Dataset records
■ ■ ■ ■ ■

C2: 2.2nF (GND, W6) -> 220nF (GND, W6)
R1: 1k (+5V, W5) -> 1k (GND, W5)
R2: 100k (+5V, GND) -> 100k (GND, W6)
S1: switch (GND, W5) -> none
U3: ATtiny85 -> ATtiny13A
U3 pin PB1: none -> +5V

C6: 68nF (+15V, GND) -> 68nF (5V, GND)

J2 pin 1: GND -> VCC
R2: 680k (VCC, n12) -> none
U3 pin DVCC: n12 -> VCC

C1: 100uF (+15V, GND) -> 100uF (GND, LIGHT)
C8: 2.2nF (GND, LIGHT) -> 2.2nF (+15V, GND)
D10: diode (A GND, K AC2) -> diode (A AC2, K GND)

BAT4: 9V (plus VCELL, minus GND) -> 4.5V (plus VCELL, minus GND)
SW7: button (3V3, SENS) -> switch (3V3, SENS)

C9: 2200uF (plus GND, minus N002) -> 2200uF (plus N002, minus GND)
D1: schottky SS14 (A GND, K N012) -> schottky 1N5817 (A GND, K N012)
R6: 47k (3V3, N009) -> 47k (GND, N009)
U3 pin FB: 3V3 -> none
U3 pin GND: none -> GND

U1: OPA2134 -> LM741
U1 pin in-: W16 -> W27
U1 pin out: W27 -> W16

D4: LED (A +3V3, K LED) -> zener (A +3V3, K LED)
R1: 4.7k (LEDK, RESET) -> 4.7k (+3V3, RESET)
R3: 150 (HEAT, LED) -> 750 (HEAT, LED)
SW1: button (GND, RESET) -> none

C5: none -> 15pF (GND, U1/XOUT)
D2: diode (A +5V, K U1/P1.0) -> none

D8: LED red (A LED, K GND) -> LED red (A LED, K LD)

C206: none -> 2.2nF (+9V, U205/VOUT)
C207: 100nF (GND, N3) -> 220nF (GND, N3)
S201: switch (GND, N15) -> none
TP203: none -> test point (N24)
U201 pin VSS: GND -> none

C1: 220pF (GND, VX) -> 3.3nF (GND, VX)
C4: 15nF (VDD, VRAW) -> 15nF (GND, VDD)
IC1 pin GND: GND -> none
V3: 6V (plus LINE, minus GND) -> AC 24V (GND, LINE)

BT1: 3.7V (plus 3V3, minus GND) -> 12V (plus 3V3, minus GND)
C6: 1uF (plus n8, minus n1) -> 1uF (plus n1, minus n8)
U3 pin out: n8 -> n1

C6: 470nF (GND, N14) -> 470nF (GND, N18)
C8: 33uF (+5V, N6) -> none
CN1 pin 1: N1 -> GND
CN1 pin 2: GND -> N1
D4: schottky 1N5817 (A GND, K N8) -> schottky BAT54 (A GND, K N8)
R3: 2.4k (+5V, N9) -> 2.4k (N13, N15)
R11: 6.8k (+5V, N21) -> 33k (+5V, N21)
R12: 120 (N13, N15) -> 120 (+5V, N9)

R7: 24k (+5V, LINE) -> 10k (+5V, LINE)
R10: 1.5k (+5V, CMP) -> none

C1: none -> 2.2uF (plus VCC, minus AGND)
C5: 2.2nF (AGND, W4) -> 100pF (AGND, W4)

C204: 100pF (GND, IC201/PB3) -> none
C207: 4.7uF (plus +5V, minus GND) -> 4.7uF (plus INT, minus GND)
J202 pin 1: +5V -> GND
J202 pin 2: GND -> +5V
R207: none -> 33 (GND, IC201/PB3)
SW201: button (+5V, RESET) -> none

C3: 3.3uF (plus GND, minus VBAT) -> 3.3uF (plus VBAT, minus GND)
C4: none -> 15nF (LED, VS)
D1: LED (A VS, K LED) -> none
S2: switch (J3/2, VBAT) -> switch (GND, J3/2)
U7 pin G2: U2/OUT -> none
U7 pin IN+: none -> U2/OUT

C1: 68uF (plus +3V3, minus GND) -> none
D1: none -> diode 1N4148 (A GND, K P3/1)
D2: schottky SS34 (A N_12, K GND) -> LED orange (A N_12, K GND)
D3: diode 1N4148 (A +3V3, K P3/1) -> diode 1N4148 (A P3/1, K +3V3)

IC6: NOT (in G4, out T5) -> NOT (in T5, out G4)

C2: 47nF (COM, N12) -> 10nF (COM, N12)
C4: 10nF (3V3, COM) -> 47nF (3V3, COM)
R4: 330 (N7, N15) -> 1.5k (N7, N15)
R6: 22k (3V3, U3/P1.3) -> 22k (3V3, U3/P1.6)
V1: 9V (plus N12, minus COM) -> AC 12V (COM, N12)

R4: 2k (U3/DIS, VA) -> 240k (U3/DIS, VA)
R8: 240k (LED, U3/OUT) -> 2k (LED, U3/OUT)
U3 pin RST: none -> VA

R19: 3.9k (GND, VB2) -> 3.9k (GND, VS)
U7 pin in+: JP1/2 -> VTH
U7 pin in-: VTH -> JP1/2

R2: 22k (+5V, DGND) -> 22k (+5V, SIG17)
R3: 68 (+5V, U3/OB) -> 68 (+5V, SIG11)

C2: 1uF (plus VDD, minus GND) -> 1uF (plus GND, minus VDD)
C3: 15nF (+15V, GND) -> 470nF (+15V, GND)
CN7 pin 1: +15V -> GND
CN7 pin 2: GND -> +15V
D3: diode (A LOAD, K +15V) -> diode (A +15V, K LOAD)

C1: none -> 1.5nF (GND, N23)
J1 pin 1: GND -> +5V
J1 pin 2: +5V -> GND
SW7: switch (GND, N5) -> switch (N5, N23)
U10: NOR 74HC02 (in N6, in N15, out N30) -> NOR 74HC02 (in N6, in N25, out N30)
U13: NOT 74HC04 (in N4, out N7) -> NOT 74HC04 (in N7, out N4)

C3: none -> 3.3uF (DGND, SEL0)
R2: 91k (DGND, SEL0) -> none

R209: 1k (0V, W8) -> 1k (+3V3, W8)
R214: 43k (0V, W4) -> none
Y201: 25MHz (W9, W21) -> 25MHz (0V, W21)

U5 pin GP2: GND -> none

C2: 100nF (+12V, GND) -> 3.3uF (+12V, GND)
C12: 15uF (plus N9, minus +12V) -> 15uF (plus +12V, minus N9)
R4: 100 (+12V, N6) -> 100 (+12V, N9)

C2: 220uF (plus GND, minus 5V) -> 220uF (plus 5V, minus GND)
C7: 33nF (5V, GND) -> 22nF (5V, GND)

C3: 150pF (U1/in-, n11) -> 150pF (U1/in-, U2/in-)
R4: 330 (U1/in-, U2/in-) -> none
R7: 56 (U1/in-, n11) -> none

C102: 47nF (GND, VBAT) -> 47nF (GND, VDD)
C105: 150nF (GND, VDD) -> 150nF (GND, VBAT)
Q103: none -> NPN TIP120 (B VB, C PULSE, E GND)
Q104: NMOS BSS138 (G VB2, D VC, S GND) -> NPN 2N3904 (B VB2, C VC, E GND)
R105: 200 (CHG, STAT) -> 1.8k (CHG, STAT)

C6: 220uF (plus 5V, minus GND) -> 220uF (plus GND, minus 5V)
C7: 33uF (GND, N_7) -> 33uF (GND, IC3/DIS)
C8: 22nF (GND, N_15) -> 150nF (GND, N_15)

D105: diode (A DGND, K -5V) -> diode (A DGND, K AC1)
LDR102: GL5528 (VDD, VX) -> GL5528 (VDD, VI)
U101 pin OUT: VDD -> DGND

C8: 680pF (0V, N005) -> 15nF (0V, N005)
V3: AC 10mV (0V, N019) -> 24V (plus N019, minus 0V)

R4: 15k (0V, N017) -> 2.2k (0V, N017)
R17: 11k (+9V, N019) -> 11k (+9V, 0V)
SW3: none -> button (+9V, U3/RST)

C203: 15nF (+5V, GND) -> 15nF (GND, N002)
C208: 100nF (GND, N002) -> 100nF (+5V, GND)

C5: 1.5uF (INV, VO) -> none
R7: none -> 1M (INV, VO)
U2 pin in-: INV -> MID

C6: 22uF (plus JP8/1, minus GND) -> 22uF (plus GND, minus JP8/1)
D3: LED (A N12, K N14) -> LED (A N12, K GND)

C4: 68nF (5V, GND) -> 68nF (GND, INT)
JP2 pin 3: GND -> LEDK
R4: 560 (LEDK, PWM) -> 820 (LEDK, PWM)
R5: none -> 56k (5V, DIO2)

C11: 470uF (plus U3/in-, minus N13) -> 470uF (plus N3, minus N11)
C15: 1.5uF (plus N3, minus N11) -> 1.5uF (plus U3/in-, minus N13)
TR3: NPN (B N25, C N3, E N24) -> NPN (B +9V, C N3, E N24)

■ ■ ■ ■ ■

If a line in the records contains the string "LIGHT", copy it out.

SOLUTION TO THIS TASK
C1: 100uF (+15V, GND) -> 100uF (GND, LIGHT)
C8: 2.2nF (GND, LIGHT) -> 2.2nF (+15V, GND)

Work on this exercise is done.